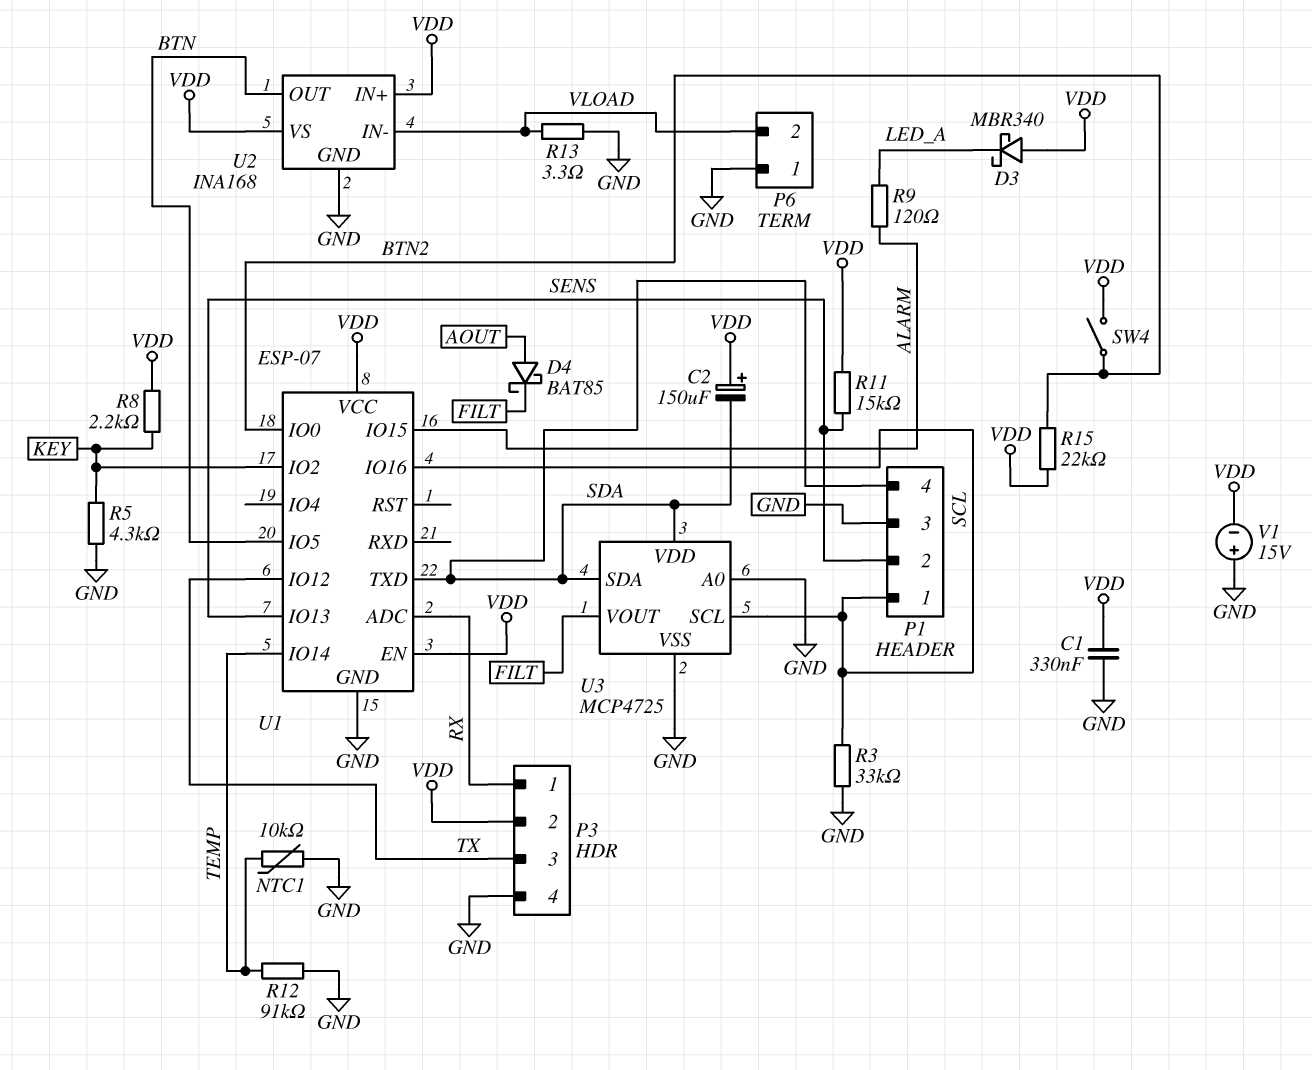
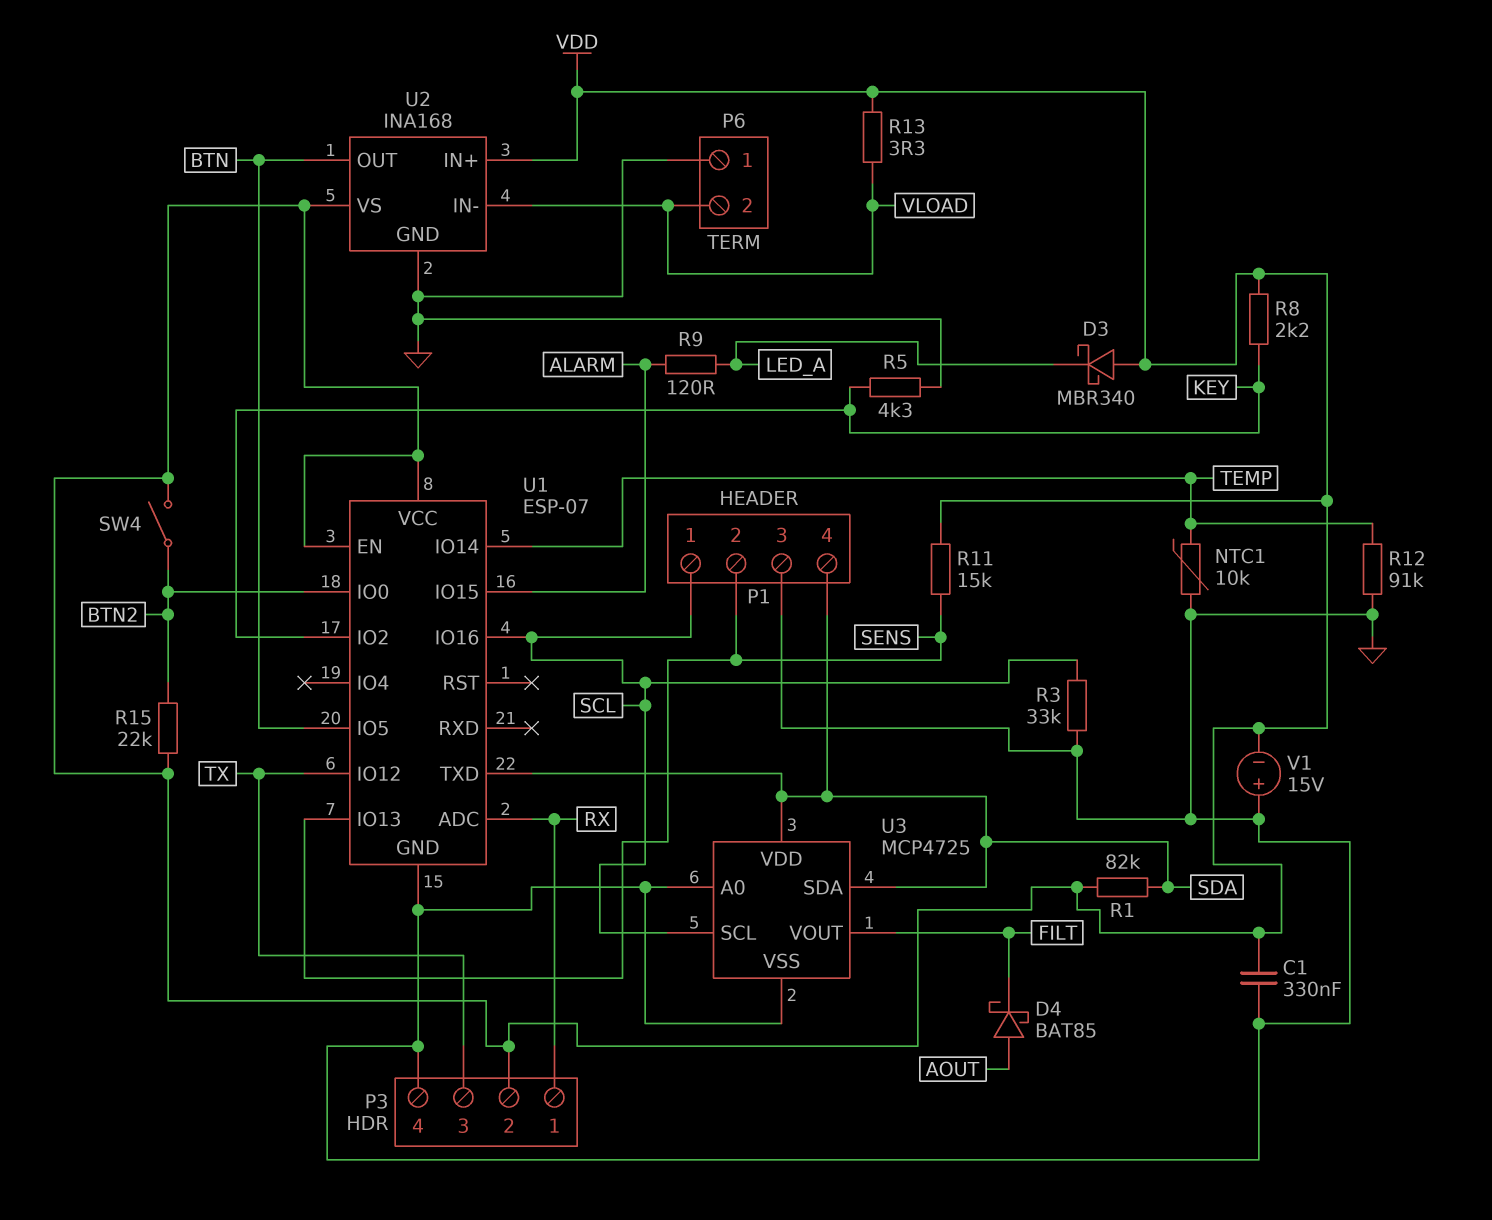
C2: 150uF (plus VDD, minus SDA) -> none
R1: none -> 82k (SDA, VDD)
R13: 3.3 (GND, VLOAD) -> 3.3 (VDD, VLOAD)

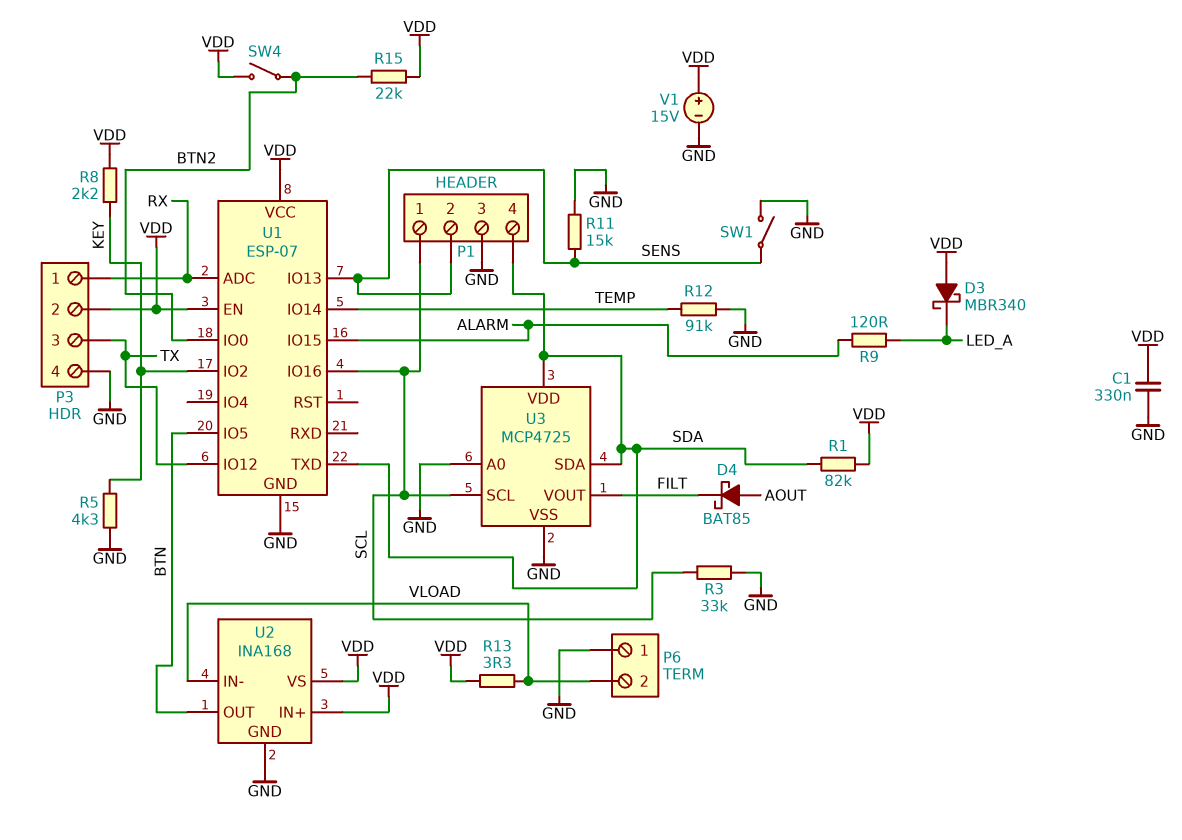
NTC1: 10k (GND, TEMP) -> none
R11: 15k (SENS, VDD) -> 15k (GND, SENS)
SW1: none -> switch (GND, SENS)
V1: 15V (plus GND, minus VDD) -> 15V (plus VDD, minus GND)

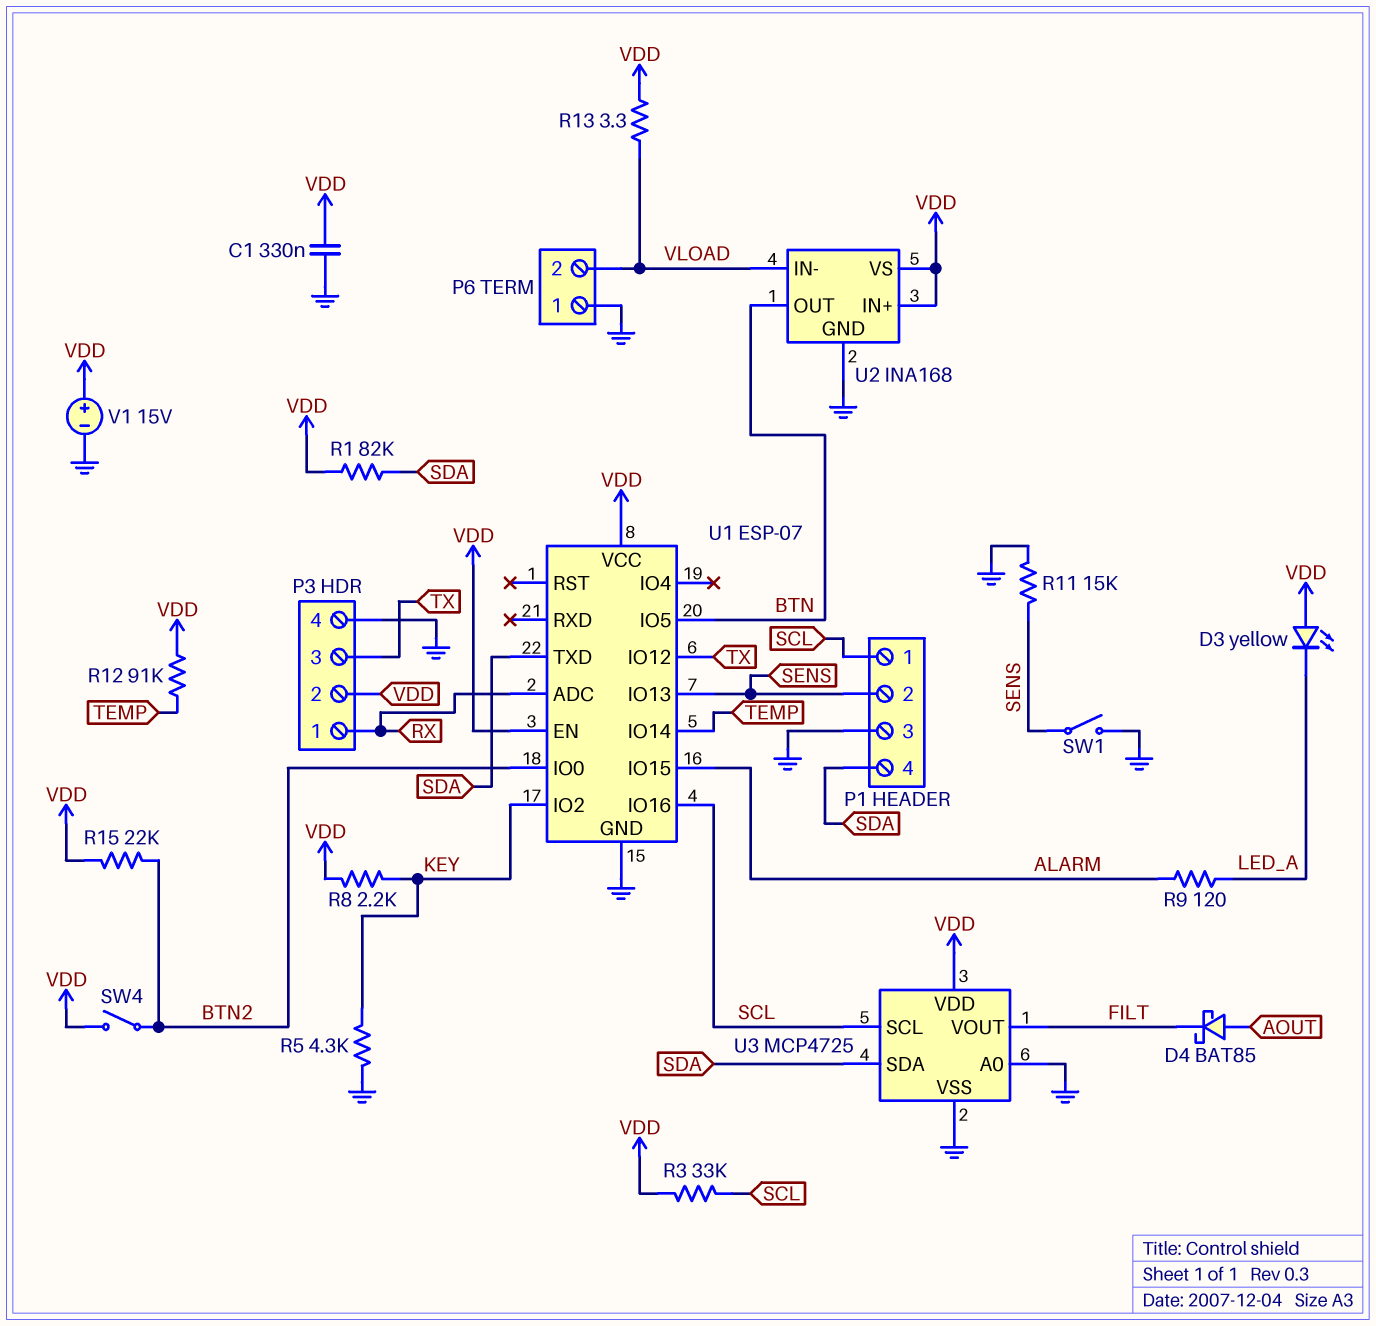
D3: schottky MBR340 (A VDD, K LED_A) -> LED yellow (A VDD, K LED_A)
R3: 33k (GND, SCL) -> 33k (SCL, VDD)
R12: 91k (GND, TEMP) -> 91k (TEMP, VDD)
U3 pin VDD: SDA -> VDD

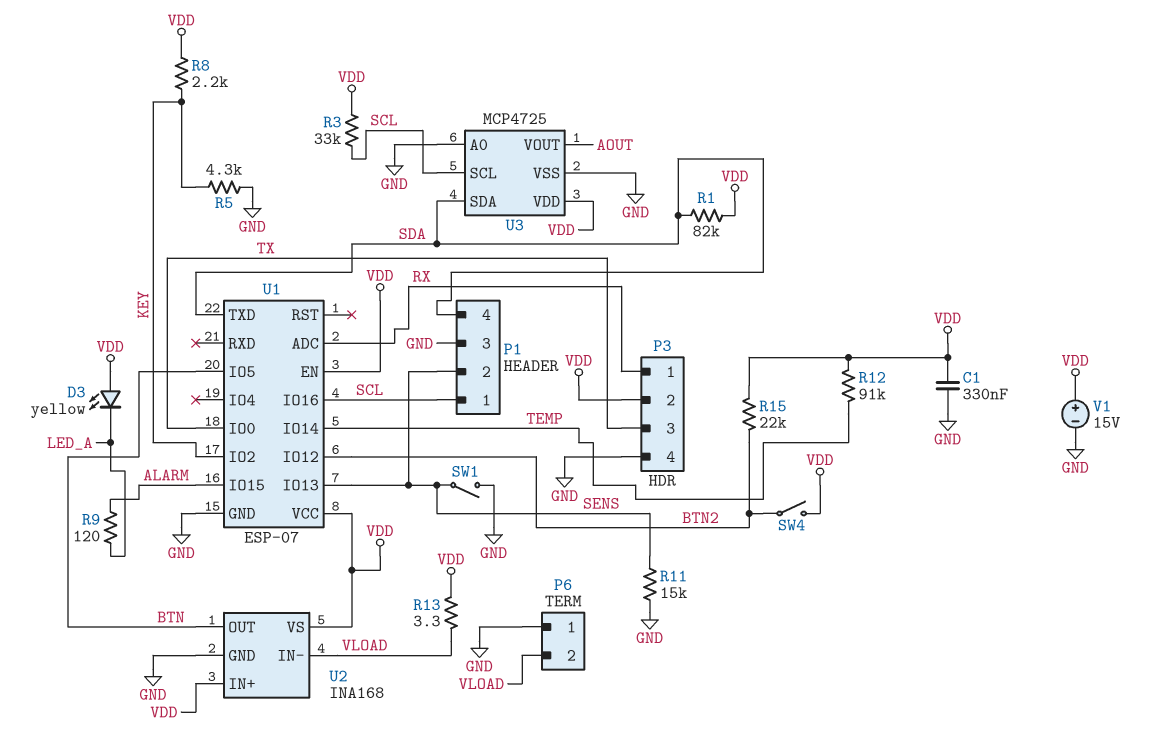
D4: schottky BAT85 (A AOUT, K FILT) -> none
U1 pin IO0: BTN2 -> TX
U1 pin IO12: TX -> BTN2
U3 pin VOUT: FILT -> AOUT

++++++++++

Repeat the material above word for word; no images go in the copy.

→ Exercise answer:
C2: 150uF (plus VDD, minus SDA) -> none
R1: none -> 82k (SDA, VDD)
R13: 3.3 (GND, VLOAD) -> 3.3 (VDD, VLOAD)

NTC1: 10k (GND, TEMP) -> none
R11: 15k (SENS, VDD) -> 15k (GND, SENS)
SW1: none -> switch (GND, SENS)
V1: 15V (plus GND, minus VDD) -> 15V (plus VDD, minus GND)

D3: schottky MBR340 (A VDD, K LED_A) -> LED yellow (A VDD, K LED_A)
R3: 33k (GND, SCL) -> 33k (SCL, VDD)
R12: 91k (GND, TEMP) -> 91k (TEMP, VDD)
U3 pin VDD: SDA -> VDD

D4: schottky BAT85 (A AOUT, K FILT) -> none
U1 pin IO0: BTN2 -> TX
U1 pin IO12: TX -> BTN2
U3 pin VOUT: FILT -> AOUT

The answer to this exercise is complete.